─── Given entries
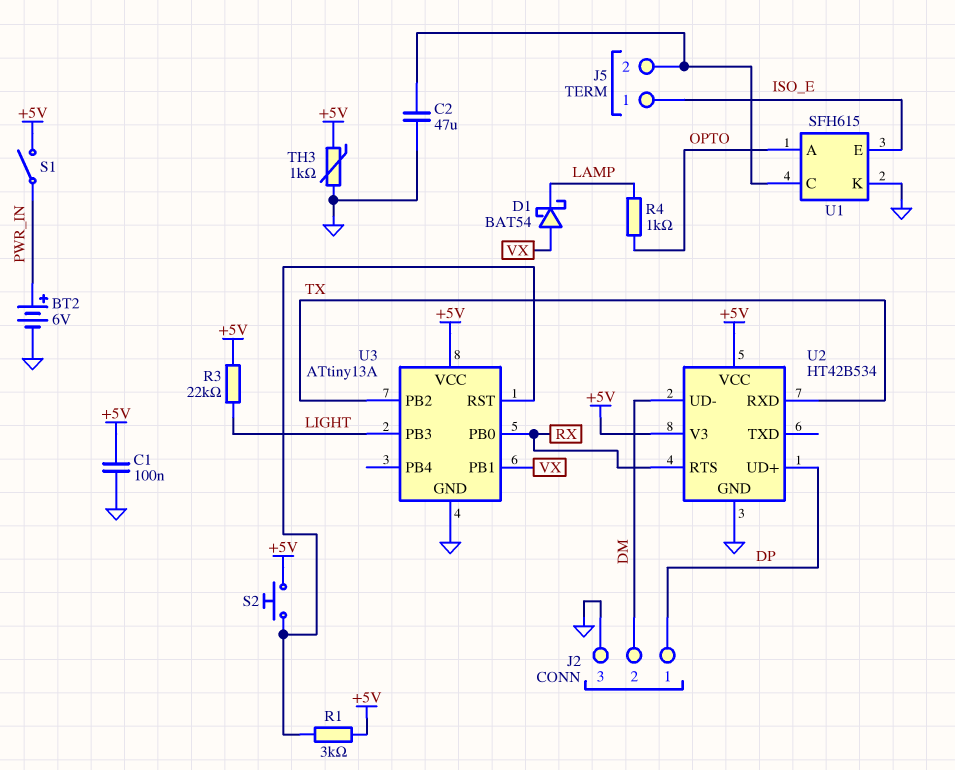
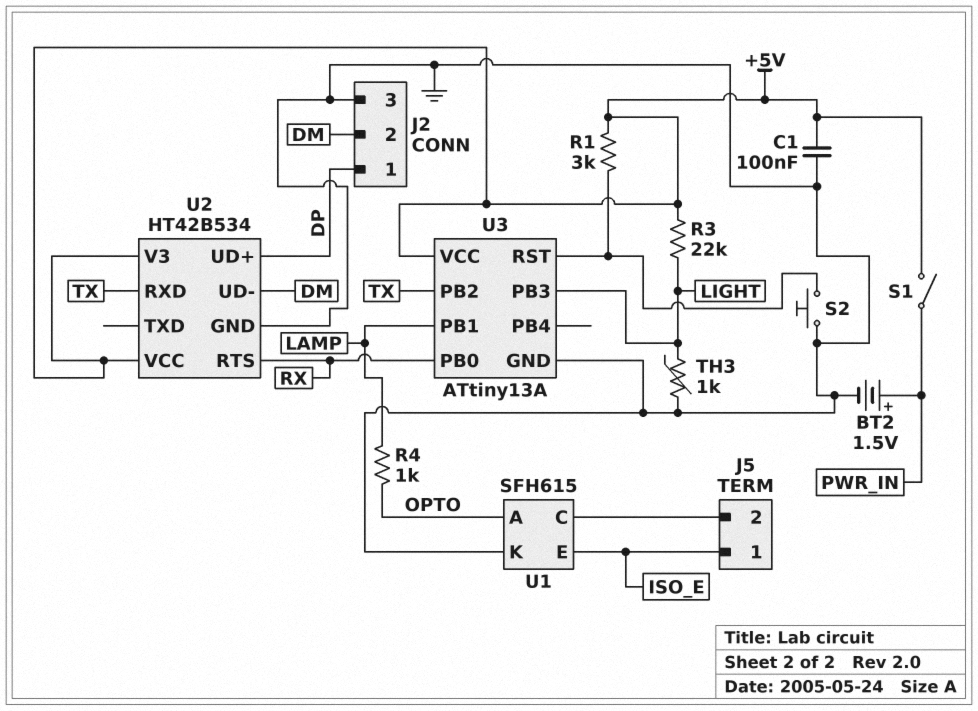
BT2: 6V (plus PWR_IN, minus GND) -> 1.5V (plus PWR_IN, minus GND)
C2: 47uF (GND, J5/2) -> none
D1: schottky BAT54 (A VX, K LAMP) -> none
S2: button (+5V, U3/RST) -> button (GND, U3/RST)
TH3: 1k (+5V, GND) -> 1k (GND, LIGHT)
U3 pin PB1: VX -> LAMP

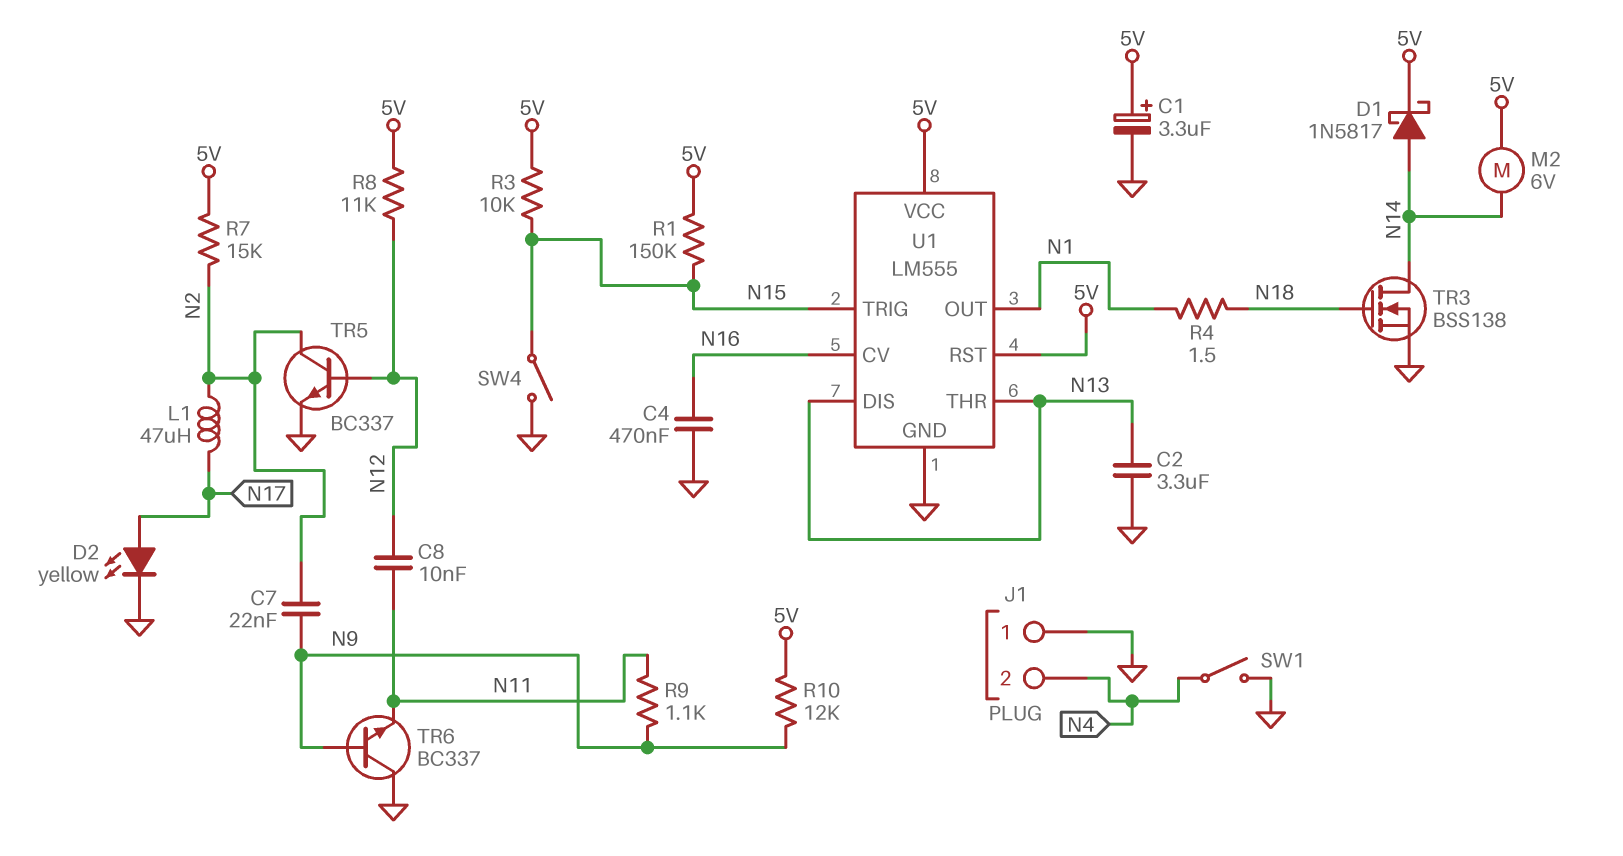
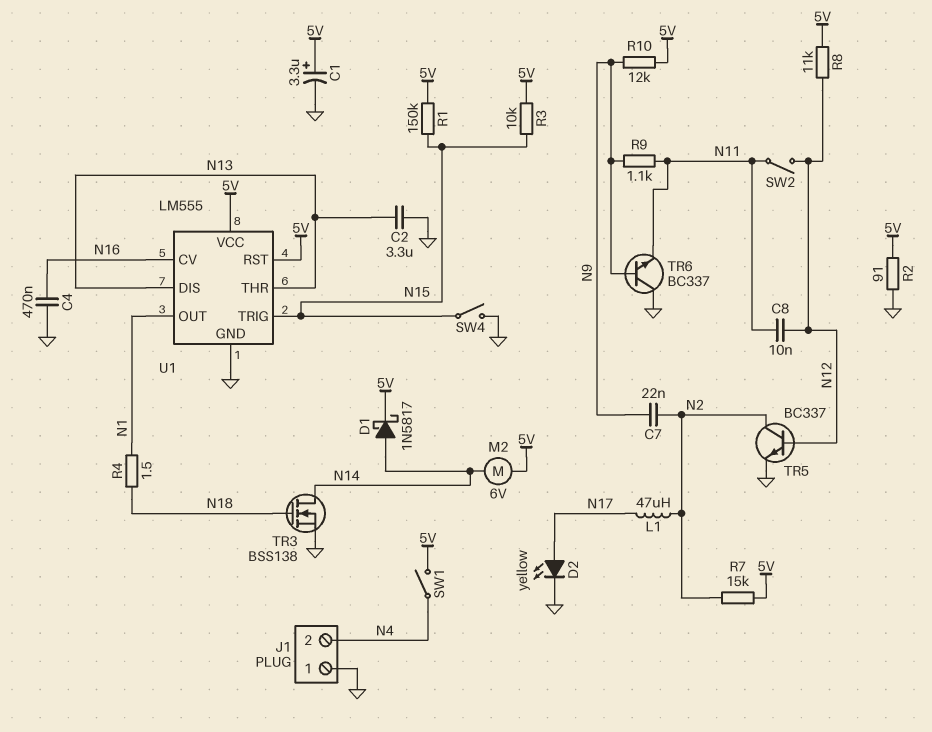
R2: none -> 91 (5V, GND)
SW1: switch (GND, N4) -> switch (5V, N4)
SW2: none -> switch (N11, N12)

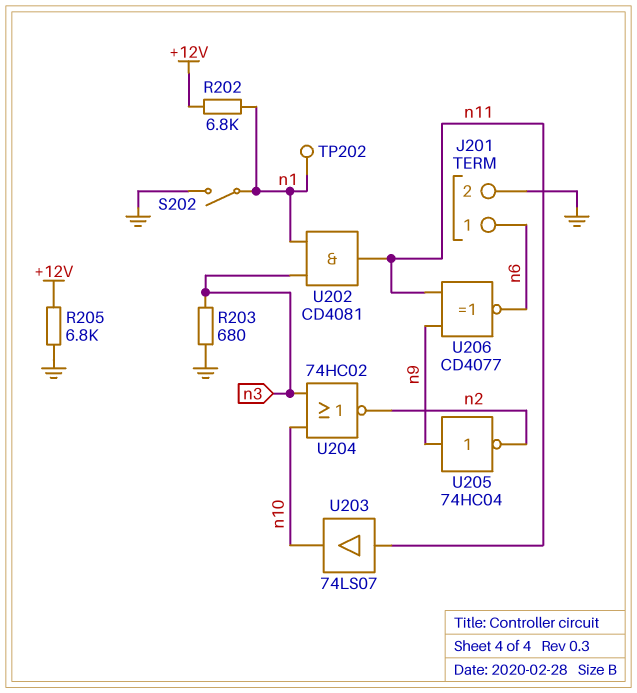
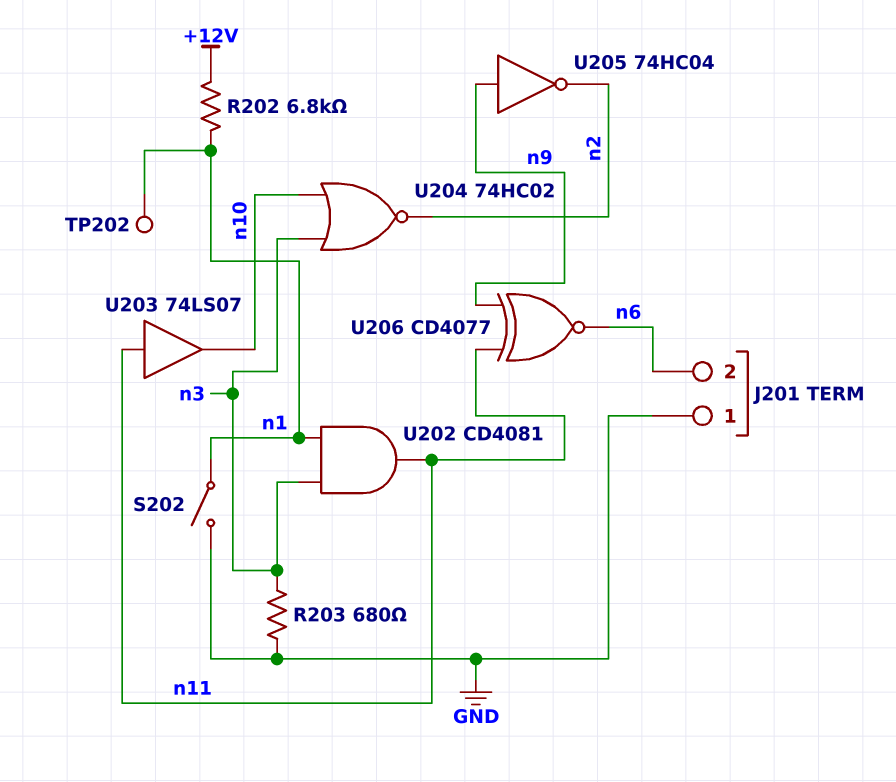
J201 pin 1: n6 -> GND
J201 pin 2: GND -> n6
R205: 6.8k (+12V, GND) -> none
──────
Could you write out again, exactly, the lines from the line containing "S2: button (+5V, U3/RST)" through the last line of the records above? Leave out the pictures.

◆ Output ◆
S2: button (+5V, U3/RST) -> button (GND, U3/RST)
TH3: 1k (+5V, GND) -> 1k (GND, LIGHT)
U3 pin PB1: VX -> LAMP

R2: none -> 91 (5V, GND)
SW1: switch (GND, N4) -> switch (5V, N4)
SW2: none -> switch (N11, N12)

J201 pin 1: n6 -> GND
J201 pin 2: GND -> n6
R205: 6.8k (+12V, GND) -> none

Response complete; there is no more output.